● **What you have to do**: Exactly the lines from the first line of the listing through the line containing "(381, 169) = (435, 182): none" should appear in the output, unchanged.

---- Given data

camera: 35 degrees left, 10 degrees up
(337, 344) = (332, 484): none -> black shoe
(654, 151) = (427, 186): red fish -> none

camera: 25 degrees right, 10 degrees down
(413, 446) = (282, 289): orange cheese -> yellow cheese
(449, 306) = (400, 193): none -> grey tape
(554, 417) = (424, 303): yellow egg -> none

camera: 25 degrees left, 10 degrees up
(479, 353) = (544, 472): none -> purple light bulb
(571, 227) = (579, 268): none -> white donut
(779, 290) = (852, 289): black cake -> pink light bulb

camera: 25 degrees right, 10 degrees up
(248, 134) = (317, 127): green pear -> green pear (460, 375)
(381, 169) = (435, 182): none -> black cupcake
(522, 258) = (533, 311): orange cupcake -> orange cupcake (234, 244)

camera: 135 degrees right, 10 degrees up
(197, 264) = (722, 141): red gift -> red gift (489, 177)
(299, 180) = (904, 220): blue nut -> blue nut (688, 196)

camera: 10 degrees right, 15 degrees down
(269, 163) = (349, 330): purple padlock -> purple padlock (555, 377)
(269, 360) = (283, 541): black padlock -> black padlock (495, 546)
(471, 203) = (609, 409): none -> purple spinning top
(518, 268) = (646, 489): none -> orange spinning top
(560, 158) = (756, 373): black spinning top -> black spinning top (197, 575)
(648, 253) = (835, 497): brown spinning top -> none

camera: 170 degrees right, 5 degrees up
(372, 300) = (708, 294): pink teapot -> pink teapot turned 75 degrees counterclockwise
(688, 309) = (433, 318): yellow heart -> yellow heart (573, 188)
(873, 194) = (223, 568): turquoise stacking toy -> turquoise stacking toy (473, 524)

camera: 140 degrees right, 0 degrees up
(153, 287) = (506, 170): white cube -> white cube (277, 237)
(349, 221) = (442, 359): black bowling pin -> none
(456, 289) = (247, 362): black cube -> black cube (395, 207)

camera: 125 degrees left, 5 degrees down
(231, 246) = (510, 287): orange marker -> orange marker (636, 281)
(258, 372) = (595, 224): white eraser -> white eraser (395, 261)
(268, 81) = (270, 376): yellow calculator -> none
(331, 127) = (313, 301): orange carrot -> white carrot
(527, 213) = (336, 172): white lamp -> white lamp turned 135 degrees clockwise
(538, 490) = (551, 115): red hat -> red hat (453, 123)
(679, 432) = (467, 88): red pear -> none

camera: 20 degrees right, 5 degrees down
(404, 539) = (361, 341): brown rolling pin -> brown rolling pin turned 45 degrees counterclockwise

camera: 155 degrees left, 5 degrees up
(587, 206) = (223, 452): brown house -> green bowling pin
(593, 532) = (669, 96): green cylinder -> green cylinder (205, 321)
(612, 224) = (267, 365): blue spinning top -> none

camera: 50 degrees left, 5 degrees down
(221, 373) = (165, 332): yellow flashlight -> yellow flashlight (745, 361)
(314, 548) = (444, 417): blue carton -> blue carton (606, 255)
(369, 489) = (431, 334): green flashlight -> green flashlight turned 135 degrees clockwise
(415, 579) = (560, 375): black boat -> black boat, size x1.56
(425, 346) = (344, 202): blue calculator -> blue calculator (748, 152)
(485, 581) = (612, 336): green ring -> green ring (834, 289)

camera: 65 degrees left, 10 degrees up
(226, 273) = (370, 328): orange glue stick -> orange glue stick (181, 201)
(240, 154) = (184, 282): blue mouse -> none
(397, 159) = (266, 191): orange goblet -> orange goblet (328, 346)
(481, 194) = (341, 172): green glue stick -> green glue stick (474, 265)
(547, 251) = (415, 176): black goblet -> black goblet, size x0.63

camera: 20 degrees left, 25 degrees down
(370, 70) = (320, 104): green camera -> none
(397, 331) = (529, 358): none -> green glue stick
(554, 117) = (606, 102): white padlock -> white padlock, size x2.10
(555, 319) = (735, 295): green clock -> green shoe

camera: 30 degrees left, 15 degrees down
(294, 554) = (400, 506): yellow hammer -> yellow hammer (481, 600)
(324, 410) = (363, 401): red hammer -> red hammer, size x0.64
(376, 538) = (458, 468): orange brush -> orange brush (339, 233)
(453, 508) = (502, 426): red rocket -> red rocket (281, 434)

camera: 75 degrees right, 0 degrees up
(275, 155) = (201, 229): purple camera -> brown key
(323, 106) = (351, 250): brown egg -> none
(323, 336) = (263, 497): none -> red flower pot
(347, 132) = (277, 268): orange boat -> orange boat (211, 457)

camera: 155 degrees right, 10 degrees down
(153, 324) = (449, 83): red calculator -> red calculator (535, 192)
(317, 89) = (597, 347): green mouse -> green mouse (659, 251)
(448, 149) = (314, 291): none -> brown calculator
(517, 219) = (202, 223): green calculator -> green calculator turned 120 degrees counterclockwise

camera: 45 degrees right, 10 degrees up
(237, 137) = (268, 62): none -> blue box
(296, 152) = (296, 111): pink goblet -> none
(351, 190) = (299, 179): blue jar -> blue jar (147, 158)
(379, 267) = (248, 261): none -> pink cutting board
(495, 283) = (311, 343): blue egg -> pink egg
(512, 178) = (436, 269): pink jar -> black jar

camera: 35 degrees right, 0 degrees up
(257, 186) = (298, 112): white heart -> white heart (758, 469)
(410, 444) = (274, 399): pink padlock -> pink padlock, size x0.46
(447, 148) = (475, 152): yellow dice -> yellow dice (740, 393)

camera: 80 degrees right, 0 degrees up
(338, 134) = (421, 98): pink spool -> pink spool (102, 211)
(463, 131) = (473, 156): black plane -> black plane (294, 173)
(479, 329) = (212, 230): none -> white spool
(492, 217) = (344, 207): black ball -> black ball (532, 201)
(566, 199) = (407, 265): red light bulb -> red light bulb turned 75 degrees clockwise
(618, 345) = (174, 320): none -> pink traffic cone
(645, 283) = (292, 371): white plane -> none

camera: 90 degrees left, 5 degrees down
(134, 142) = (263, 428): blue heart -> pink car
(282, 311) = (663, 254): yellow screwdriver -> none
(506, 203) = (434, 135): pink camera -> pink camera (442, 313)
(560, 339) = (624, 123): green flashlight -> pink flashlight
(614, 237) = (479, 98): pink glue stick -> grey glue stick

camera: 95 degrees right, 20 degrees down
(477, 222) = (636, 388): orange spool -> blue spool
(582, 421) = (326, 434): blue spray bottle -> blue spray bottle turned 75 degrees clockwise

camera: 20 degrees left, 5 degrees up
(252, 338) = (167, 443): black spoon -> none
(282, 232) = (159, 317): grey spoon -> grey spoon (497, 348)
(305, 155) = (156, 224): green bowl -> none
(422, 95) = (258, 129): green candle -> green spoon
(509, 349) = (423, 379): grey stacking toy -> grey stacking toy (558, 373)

--------

● **Reply to the exercise**:
camera: 35 degrees left, 10 degrees up
(337, 344) = (332, 484): none -> black shoe
(654, 151) = (427, 186): red fish -> none

camera: 25 degrees right, 10 degrees down
(413, 446) = (282, 289): orange cheese -> yellow cheese
(449, 306) = (400, 193): none -> grey tape
(554, 417) = (424, 303): yellow egg -> none

camera: 25 degrees left, 10 degrees up
(479, 353) = (544, 472): none -> purple light bulb
(571, 227) = (579, 268): none -> white donut
(779, 290) = (852, 289): black cake -> pink light bulb

camera: 25 degrees right, 10 degrees up
(248, 134) = (317, 127): green pear -> green pear (460, 375)
(381, 169) = (435, 182): none -> black cupcake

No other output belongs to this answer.